++++ Records for the exercise ++++

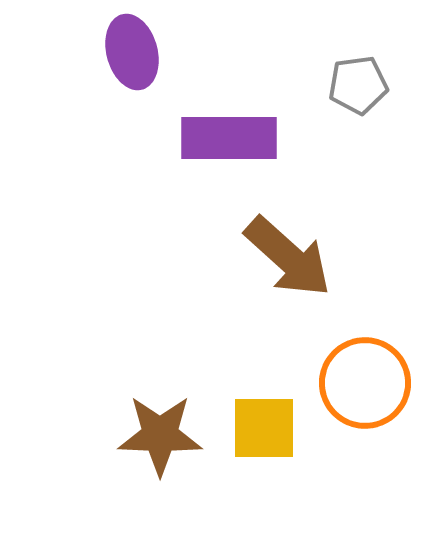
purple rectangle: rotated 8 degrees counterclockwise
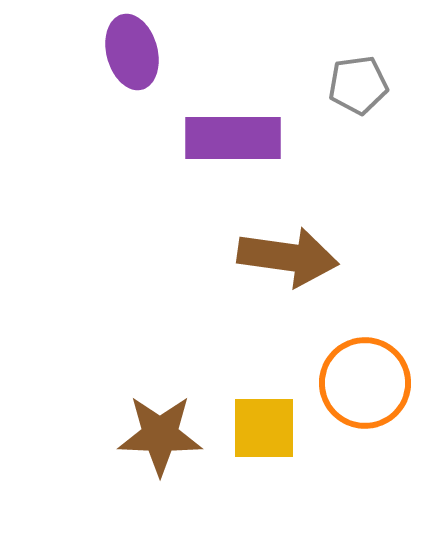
purple rectangle: moved 4 px right
brown arrow: rotated 34 degrees counterclockwise
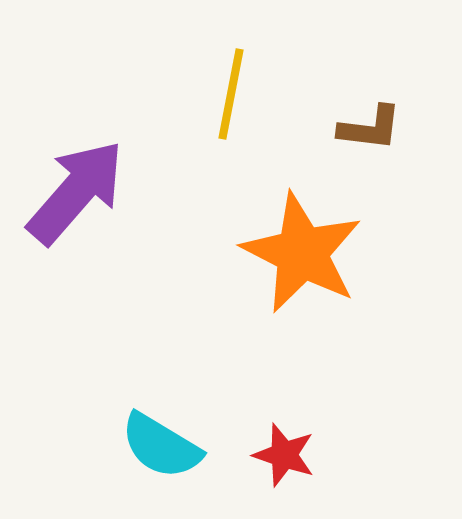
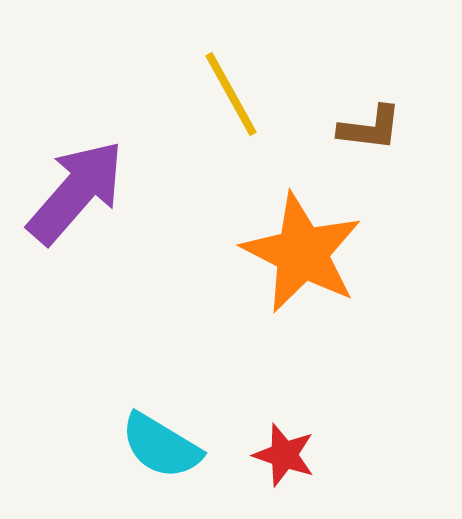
yellow line: rotated 40 degrees counterclockwise
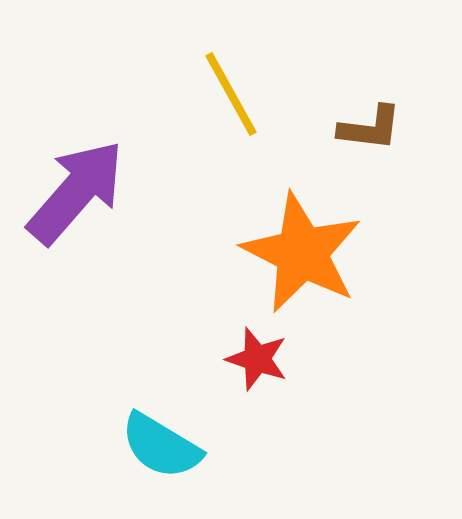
red star: moved 27 px left, 96 px up
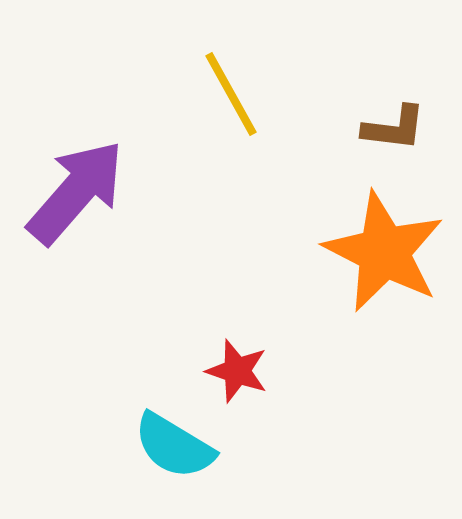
brown L-shape: moved 24 px right
orange star: moved 82 px right, 1 px up
red star: moved 20 px left, 12 px down
cyan semicircle: moved 13 px right
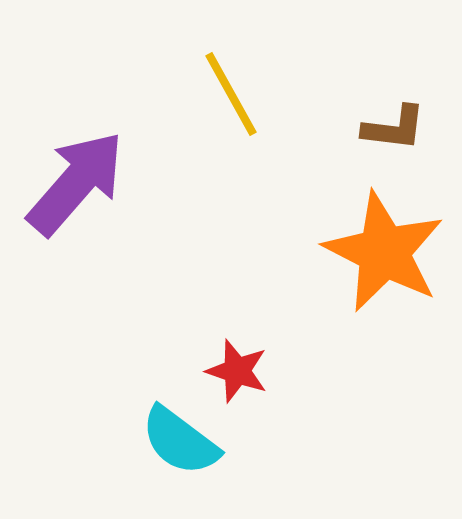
purple arrow: moved 9 px up
cyan semicircle: moved 6 px right, 5 px up; rotated 6 degrees clockwise
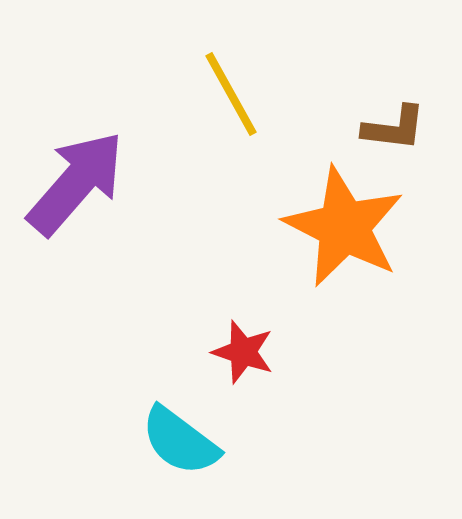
orange star: moved 40 px left, 25 px up
red star: moved 6 px right, 19 px up
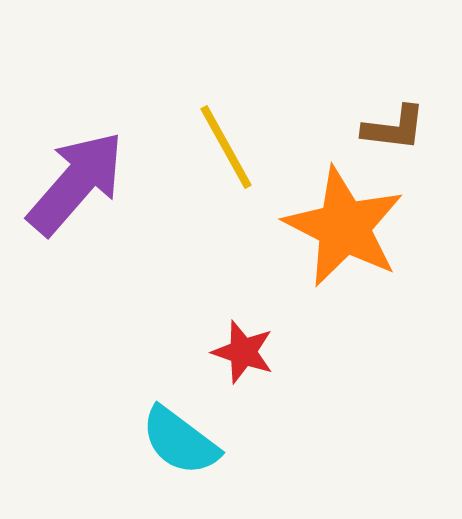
yellow line: moved 5 px left, 53 px down
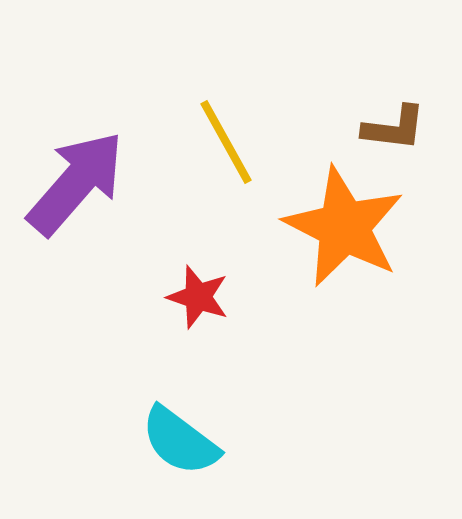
yellow line: moved 5 px up
red star: moved 45 px left, 55 px up
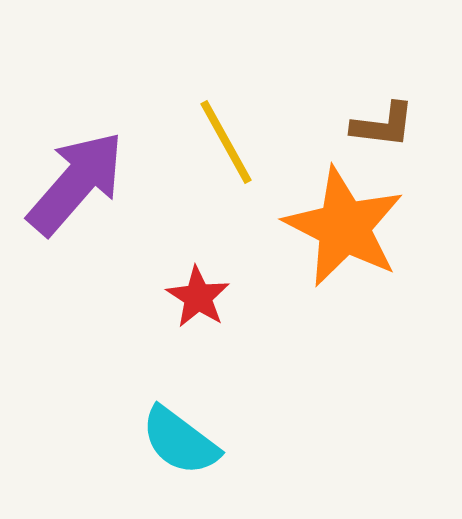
brown L-shape: moved 11 px left, 3 px up
red star: rotated 14 degrees clockwise
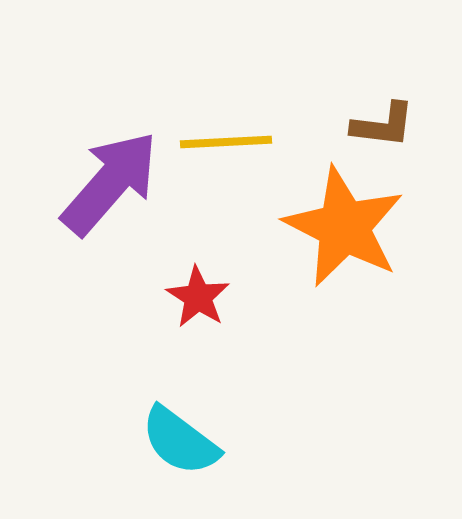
yellow line: rotated 64 degrees counterclockwise
purple arrow: moved 34 px right
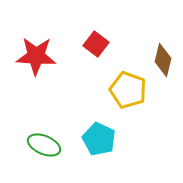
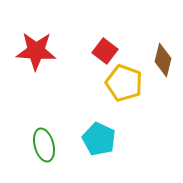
red square: moved 9 px right, 7 px down
red star: moved 5 px up
yellow pentagon: moved 4 px left, 7 px up
green ellipse: rotated 52 degrees clockwise
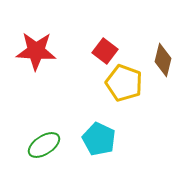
green ellipse: rotated 72 degrees clockwise
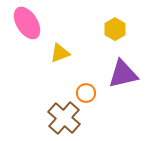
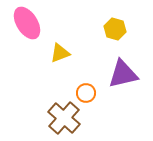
yellow hexagon: rotated 15 degrees counterclockwise
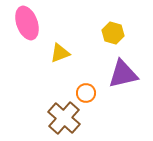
pink ellipse: rotated 12 degrees clockwise
yellow hexagon: moved 2 px left, 4 px down
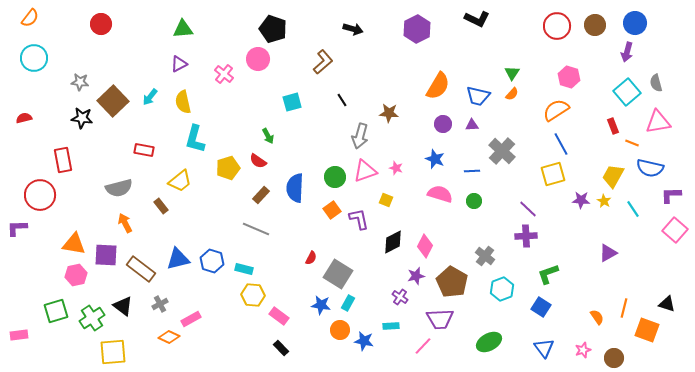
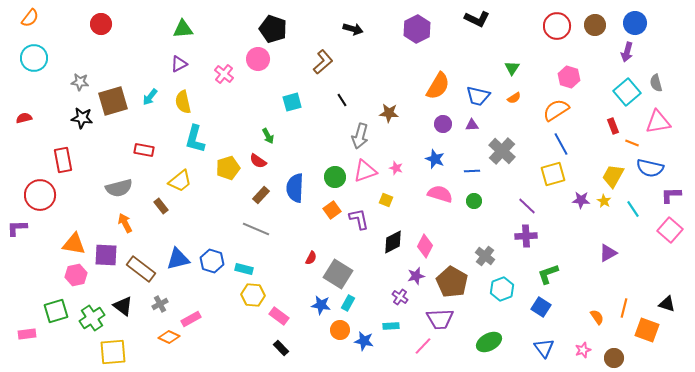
green triangle at (512, 73): moved 5 px up
orange semicircle at (512, 94): moved 2 px right, 4 px down; rotated 16 degrees clockwise
brown square at (113, 101): rotated 28 degrees clockwise
purple line at (528, 209): moved 1 px left, 3 px up
pink square at (675, 230): moved 5 px left
pink rectangle at (19, 335): moved 8 px right, 1 px up
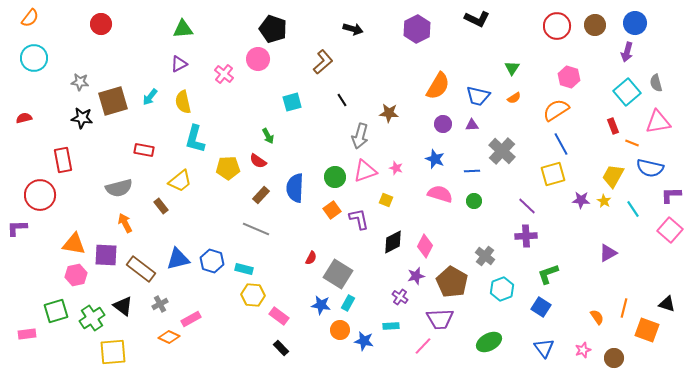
yellow pentagon at (228, 168): rotated 15 degrees clockwise
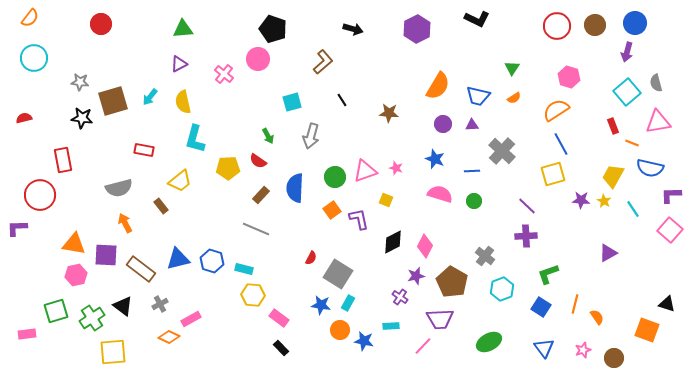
gray arrow at (360, 136): moved 49 px left
orange line at (624, 308): moved 49 px left, 4 px up
pink rectangle at (279, 316): moved 2 px down
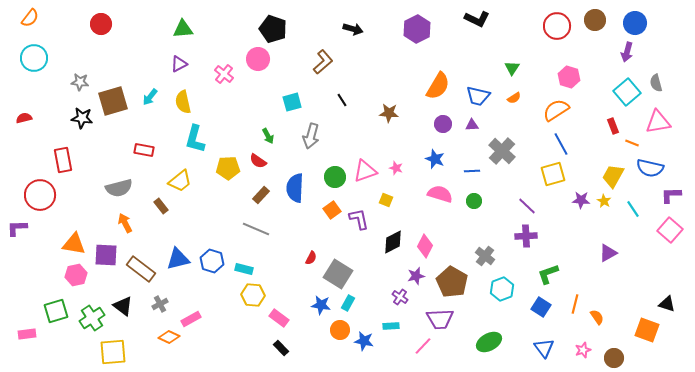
brown circle at (595, 25): moved 5 px up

++++

What the task asks:
Please repeat all the records above word for word, leaving out the pictures.

Written solution:
purple rectangle: rotated 8 degrees counterclockwise
purple rectangle: moved 4 px right
brown arrow: rotated 34 degrees counterclockwise
yellow line: rotated 40 degrees counterclockwise
red star: moved 27 px left, 96 px up
brown L-shape: moved 24 px right
orange star: moved 82 px right, 1 px up
red star: moved 20 px left, 12 px down
cyan semicircle: moved 13 px right
purple arrow: moved 9 px up
cyan semicircle: moved 6 px right, 5 px up; rotated 6 degrees clockwise
orange star: moved 40 px left, 25 px up
red star: moved 6 px right, 19 px up
yellow line: moved 5 px left, 53 px down
yellow line: moved 5 px up
red star: moved 45 px left, 55 px up
brown L-shape: moved 11 px left, 3 px up
red star: rotated 14 degrees clockwise
yellow line: rotated 64 degrees counterclockwise
purple arrow: moved 34 px right
red square: moved 9 px right, 7 px down
red star: moved 5 px up
yellow pentagon: moved 4 px left, 7 px up
green ellipse: rotated 52 degrees clockwise
green ellipse: rotated 72 degrees clockwise
yellow hexagon: rotated 15 degrees counterclockwise
pink ellipse: rotated 12 degrees clockwise
yellow hexagon: moved 2 px left, 4 px down
green triangle at (512, 73): moved 5 px up
orange semicircle at (512, 94): moved 2 px right, 4 px down; rotated 16 degrees clockwise
brown square at (113, 101): rotated 28 degrees clockwise
purple line at (528, 209): moved 1 px left, 3 px up
pink square at (675, 230): moved 5 px left
pink rectangle at (19, 335): moved 8 px right, 1 px up
yellow pentagon at (228, 168): rotated 15 degrees clockwise
gray arrow at (360, 136): moved 49 px left
orange line at (624, 308): moved 49 px left, 4 px up
pink rectangle at (279, 316): moved 2 px down
brown circle at (595, 25): moved 5 px up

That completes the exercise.